Once you find the line with "MATRIX1 pin VCC: none -> 3V3" in the entries below, return exactly every line from it through the line with "PIR3: AM312 -> HC-SR505".

_Stored data_.
★ ★ ★

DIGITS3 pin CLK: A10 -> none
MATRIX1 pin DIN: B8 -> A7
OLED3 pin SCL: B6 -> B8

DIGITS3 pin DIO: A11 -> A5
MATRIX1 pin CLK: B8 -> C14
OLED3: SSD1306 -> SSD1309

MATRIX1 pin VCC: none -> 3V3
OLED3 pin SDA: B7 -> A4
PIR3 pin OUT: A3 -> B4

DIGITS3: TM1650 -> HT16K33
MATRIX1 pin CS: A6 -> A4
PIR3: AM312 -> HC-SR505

★ ★ ★

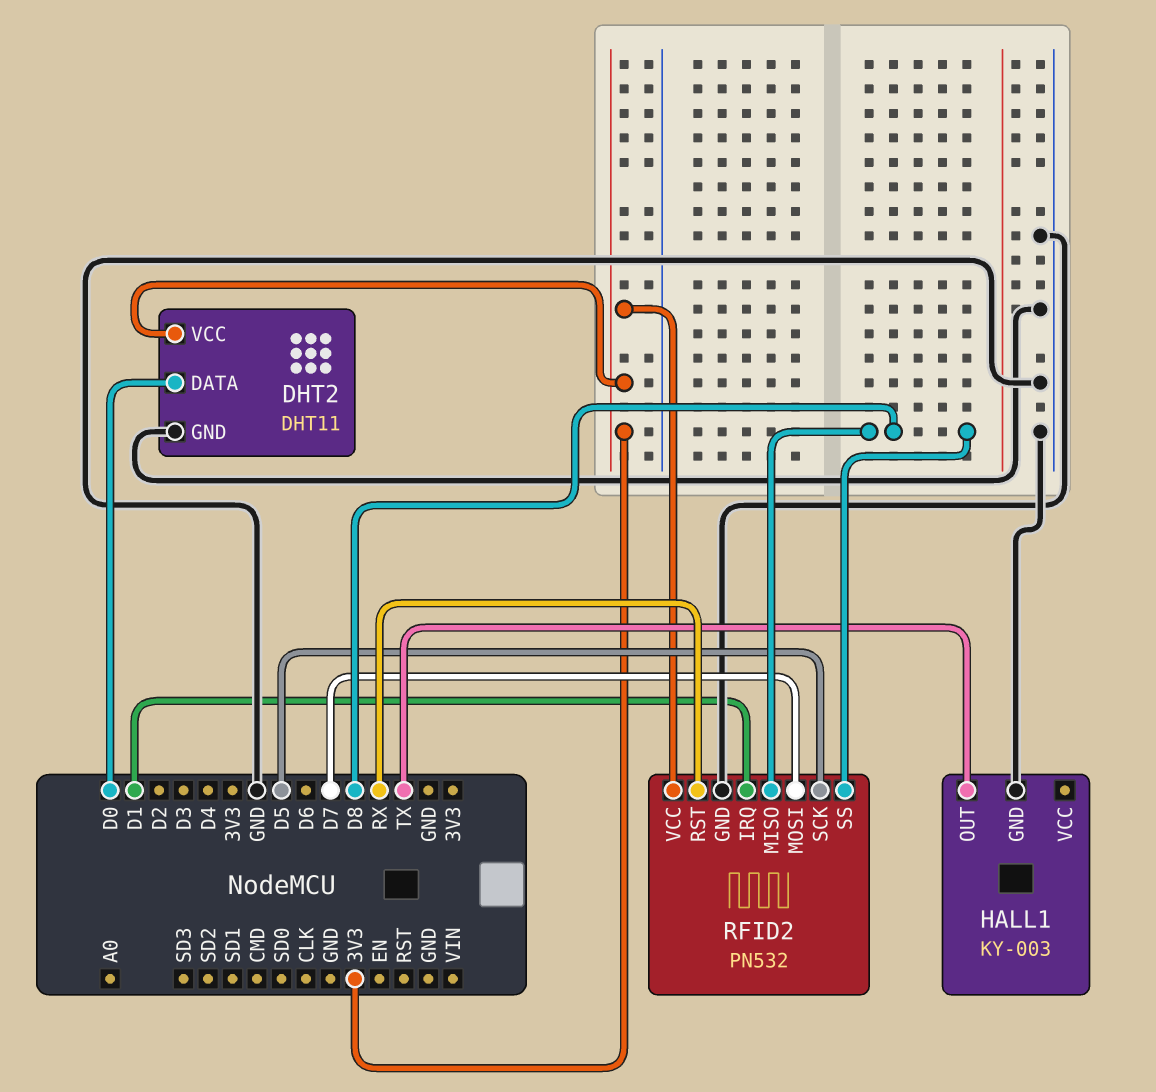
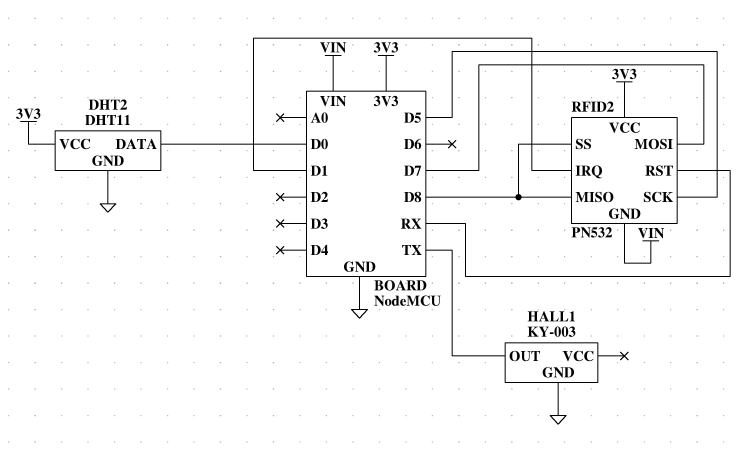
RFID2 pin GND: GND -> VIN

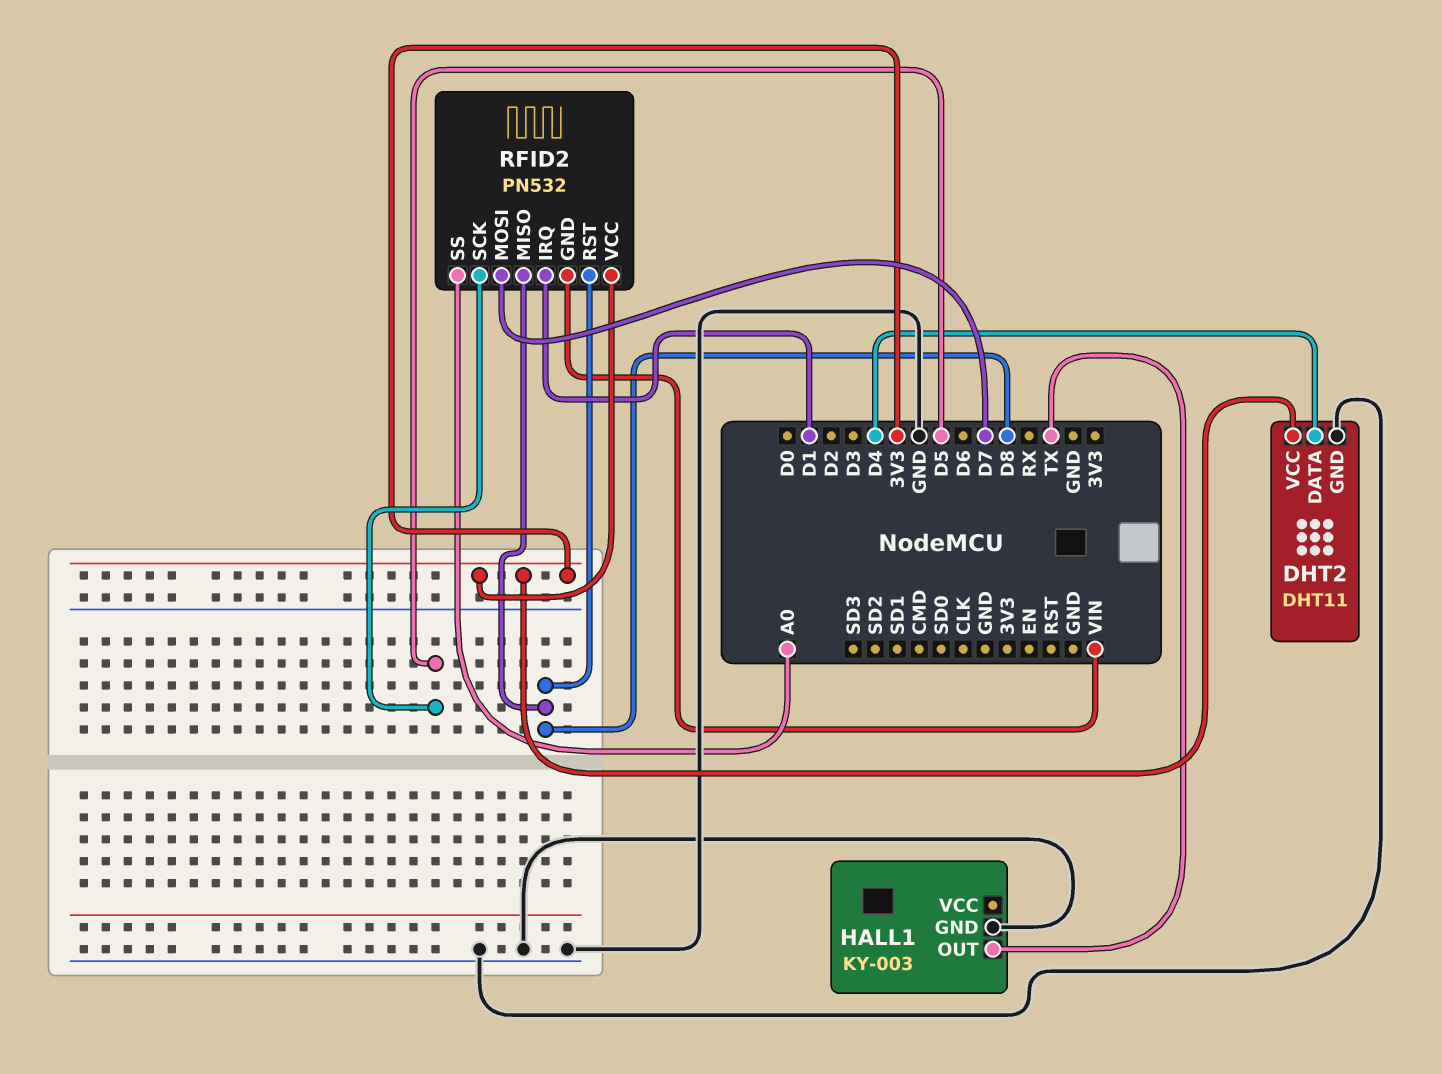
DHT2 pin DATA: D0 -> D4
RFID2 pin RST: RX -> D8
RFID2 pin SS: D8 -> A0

★ ★ ★

_Exercise answer_.
MATRIX1 pin VCC: none -> 3V3
OLED3 pin SDA: B7 -> A4
PIR3 pin OUT: A3 -> B4

DIGITS3: TM1650 -> HT16K33
MATRIX1 pin CS: A6 -> A4
PIR3: AM312 -> HC-SR505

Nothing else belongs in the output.